Recorded information.
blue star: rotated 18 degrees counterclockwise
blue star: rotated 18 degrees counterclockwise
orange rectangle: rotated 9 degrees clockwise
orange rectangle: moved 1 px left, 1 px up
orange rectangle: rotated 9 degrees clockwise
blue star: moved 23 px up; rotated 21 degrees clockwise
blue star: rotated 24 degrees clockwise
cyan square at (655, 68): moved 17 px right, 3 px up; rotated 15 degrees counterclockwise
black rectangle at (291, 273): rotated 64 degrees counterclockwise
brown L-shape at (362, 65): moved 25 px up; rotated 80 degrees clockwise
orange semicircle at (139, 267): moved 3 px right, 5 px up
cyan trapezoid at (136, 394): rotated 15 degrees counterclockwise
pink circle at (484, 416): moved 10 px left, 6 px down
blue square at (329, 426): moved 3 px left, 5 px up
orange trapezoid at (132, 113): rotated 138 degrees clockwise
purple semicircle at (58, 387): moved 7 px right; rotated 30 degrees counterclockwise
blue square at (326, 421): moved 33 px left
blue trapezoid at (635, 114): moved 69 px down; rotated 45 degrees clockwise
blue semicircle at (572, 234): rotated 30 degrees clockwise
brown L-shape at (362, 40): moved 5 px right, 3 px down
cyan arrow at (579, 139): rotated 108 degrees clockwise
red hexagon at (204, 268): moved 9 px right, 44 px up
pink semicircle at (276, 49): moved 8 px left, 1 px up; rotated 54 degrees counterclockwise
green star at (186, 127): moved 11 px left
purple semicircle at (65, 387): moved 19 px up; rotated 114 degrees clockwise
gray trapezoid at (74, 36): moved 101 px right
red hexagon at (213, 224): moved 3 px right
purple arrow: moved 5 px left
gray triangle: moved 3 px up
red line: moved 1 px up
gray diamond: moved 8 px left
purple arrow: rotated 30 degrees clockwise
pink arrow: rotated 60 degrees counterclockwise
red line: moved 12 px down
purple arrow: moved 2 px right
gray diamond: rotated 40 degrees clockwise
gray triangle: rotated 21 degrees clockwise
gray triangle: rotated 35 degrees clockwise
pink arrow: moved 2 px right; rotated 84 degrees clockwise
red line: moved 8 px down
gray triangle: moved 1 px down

Set problem.
Change "orange rectangle" to "yellow rectangle" in the records starting at the first line and ending at the line that contains "black rectangle at", and write out only those lines with nothing else altered.

The completed task.
blue star: rotated 18 degrees counterclockwise
blue star: rotated 18 degrees counterclockwise
yellow rectangle: rotated 9 degrees clockwise
yellow rectangle: moved 1 px left, 1 px up
yellow rectangle: rotated 9 degrees clockwise
blue star: moved 23 px up; rotated 21 degrees clockwise
blue star: rotated 24 degrees clockwise
cyan square at (655, 68): moved 17 px right, 3 px up; rotated 15 degrees counterclockwise
black rectangle at (291, 273): rotated 64 degrees counterclockwise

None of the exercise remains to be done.